(ACTIVITY) Print the data below exactly, but only the lines from the one containing "none -> orange cone D2 level 2" down to the one containing "pink brick D6", inclusive.

(RECORDED INFORMATION)
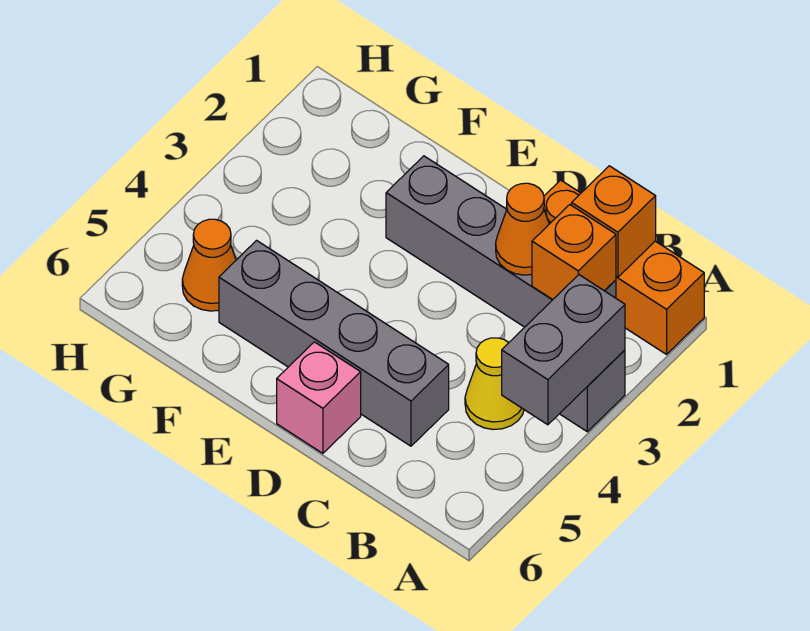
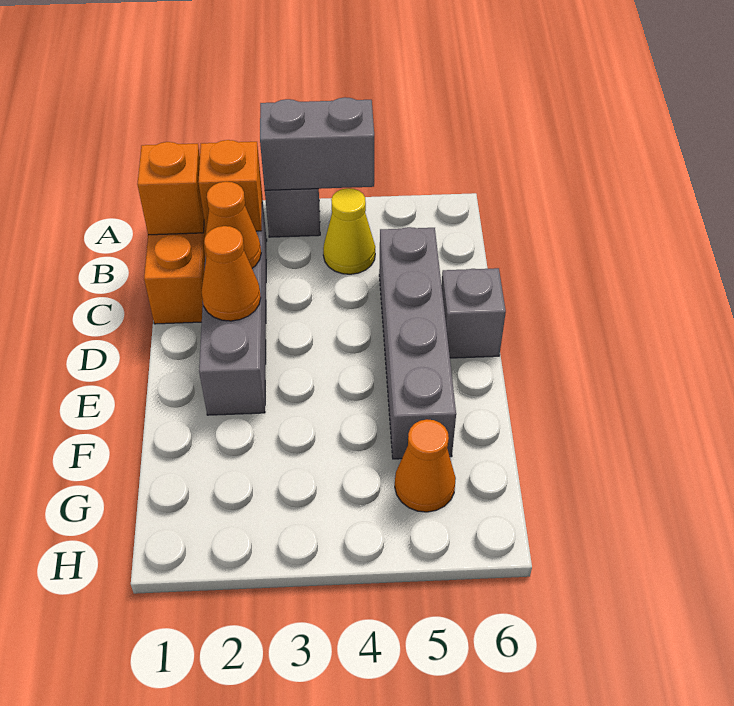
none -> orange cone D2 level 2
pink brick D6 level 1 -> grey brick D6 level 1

==

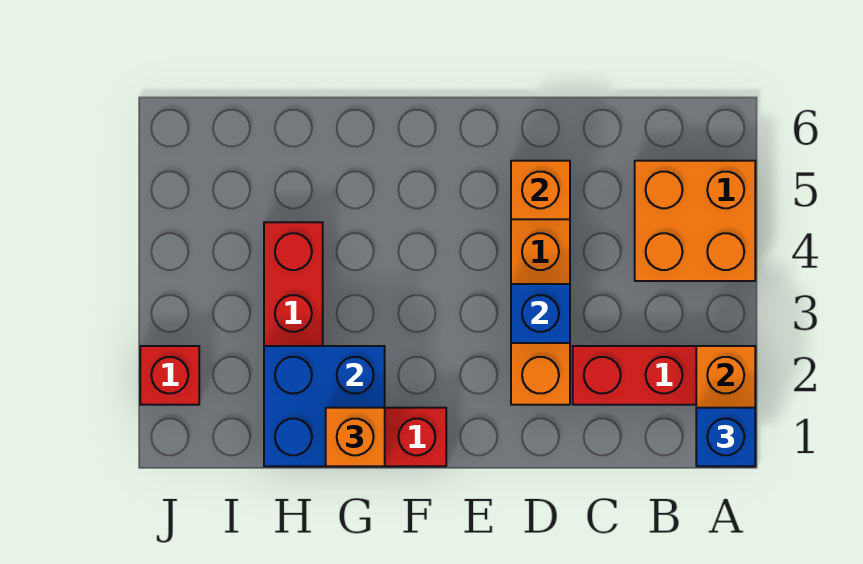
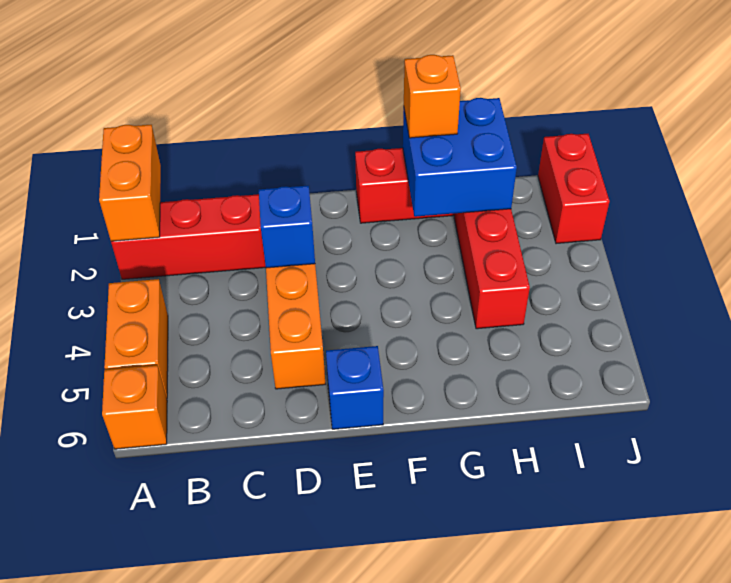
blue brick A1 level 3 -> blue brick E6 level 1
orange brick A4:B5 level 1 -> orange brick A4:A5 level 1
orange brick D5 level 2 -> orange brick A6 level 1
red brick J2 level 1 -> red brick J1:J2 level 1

(TASK SOLUTION)
none -> orange cone D2 level 2
pink brick D6 level 1 -> grey brick D6 level 1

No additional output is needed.